Dataset entries.
= Beginning of Section =
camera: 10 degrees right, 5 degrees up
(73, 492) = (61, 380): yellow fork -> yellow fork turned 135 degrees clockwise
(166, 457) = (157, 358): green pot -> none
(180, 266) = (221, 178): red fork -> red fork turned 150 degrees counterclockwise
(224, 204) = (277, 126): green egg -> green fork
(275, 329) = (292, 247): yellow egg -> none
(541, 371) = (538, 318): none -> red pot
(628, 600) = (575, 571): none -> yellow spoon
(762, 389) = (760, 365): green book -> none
= End of Section =
= Beginning of Section =
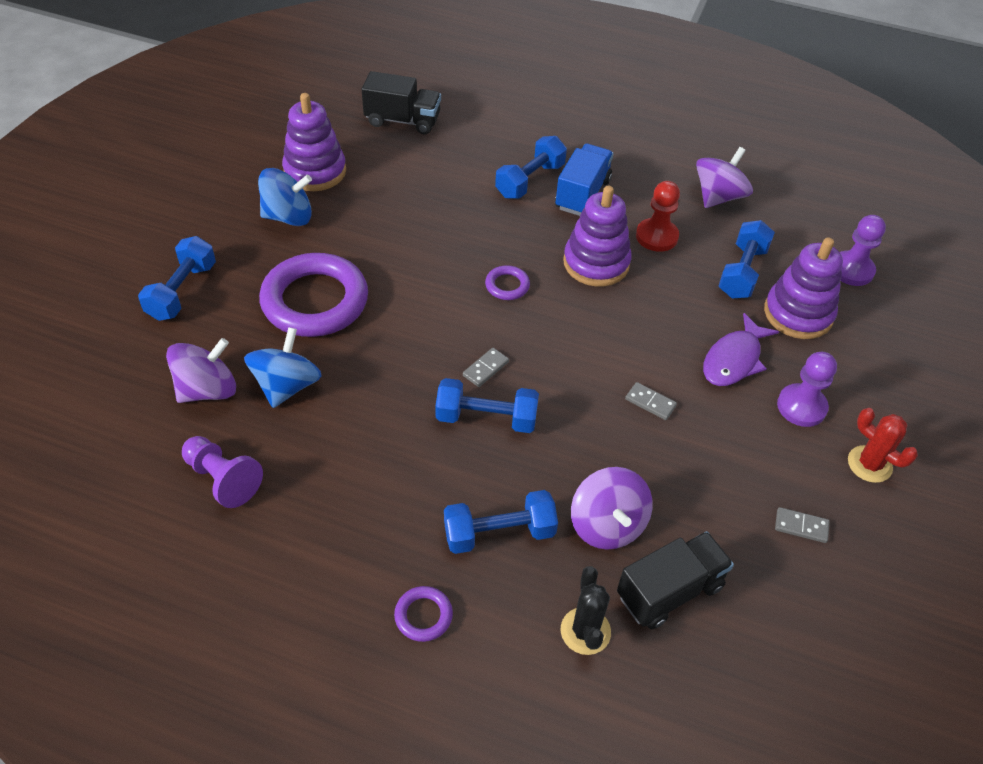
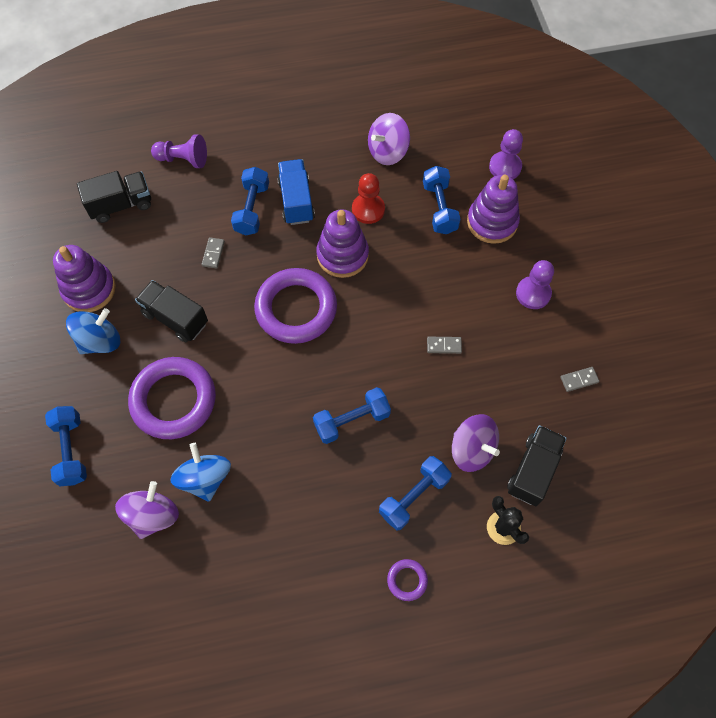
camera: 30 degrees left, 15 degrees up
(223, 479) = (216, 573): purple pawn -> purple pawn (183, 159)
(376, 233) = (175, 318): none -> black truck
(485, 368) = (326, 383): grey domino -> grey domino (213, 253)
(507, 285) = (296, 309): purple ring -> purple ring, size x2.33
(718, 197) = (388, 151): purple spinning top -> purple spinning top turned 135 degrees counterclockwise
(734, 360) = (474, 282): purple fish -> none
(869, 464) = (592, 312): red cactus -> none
= End of Section =
Task item. Each line above with the word "fork" needs to be copied.

Response to the exercise.
(73, 492) = (61, 380): yellow fork -> yellow fork turned 135 degrees clockwise
(180, 266) = (221, 178): red fork -> red fork turned 150 degrees counterclockwise
(224, 204) = (277, 126): green egg -> green fork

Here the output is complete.